# Raw data:
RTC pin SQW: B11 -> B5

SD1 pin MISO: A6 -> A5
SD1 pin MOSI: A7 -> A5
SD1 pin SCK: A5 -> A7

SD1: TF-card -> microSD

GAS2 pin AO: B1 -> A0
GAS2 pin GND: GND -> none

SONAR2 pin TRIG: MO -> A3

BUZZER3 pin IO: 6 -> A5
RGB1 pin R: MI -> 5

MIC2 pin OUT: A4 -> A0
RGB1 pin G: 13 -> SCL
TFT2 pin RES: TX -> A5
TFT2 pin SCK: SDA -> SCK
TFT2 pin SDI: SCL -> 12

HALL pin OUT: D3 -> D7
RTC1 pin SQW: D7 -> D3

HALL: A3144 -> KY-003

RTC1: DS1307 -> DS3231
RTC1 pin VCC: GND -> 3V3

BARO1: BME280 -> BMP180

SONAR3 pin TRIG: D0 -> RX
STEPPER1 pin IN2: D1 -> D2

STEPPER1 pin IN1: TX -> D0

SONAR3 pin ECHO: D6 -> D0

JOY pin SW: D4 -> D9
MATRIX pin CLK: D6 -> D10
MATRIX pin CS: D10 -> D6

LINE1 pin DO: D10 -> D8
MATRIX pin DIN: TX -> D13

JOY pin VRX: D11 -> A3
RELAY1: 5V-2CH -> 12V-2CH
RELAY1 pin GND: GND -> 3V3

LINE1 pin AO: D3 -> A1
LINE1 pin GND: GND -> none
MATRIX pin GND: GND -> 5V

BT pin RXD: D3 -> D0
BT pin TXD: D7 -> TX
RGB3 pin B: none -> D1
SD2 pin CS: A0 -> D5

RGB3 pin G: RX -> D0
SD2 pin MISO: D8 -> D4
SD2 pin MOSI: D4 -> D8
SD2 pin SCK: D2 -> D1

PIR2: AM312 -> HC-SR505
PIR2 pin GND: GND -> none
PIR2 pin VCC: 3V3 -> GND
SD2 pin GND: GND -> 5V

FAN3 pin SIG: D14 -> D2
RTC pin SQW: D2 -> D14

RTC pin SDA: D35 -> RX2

# Work to complete:
Please copy the entire listing, leaving each line exactly as written.

# Written answer:
RTC pin SQW: B11 -> B5

SD1 pin MISO: A6 -> A5
SD1 pin MOSI: A7 -> A5
SD1 pin SCK: A5 -> A7

SD1: TF-card -> microSD

GAS2 pin AO: B1 -> A0
GAS2 pin GND: GND -> none

SONAR2 pin TRIG: MO -> A3

BUZZER3 pin IO: 6 -> A5
RGB1 pin R: MI -> 5

MIC2 pin OUT: A4 -> A0
RGB1 pin G: 13 -> SCL
TFT2 pin RES: TX -> A5
TFT2 pin SCK: SDA -> SCK
TFT2 pin SDI: SCL -> 12

HALL pin OUT: D3 -> D7
RTC1 pin SQW: D7 -> D3

HALL: A3144 -> KY-003

RTC1: DS1307 -> DS3231
RTC1 pin VCC: GND -> 3V3

BARO1: BME280 -> BMP180

SONAR3 pin TRIG: D0 -> RX
STEPPER1 pin IN2: D1 -> D2

STEPPER1 pin IN1: TX -> D0

SONAR3 pin ECHO: D6 -> D0

JOY pin SW: D4 -> D9
MATRIX pin CLK: D6 -> D10
MATRIX pin CS: D10 -> D6

LINE1 pin DO: D10 -> D8
MATRIX pin DIN: TX -> D13

JOY pin VRX: D11 -> A3
RELAY1: 5V-2CH -> 12V-2CH
RELAY1 pin GND: GND -> 3V3

LINE1 pin AO: D3 -> A1
LINE1 pin GND: GND -> none
MATRIX pin GND: GND -> 5V

BT pin RXD: D3 -> D0
BT pin TXD: D7 -> TX
RGB3 pin B: none -> D1
SD2 pin CS: A0 -> D5

RGB3 pin G: RX -> D0
SD2 pin MISO: D8 -> D4
SD2 pin MOSI: D4 -> D8
SD2 pin SCK: D2 -> D1

PIR2: AM312 -> HC-SR505
PIR2 pin GND: GND -> none
PIR2 pin VCC: 3V3 -> GND
SD2 pin GND: GND -> 5V

FAN3 pin SIG: D14 -> D2
RTC pin SQW: D2 -> D14

RTC pin SDA: D35 -> RX2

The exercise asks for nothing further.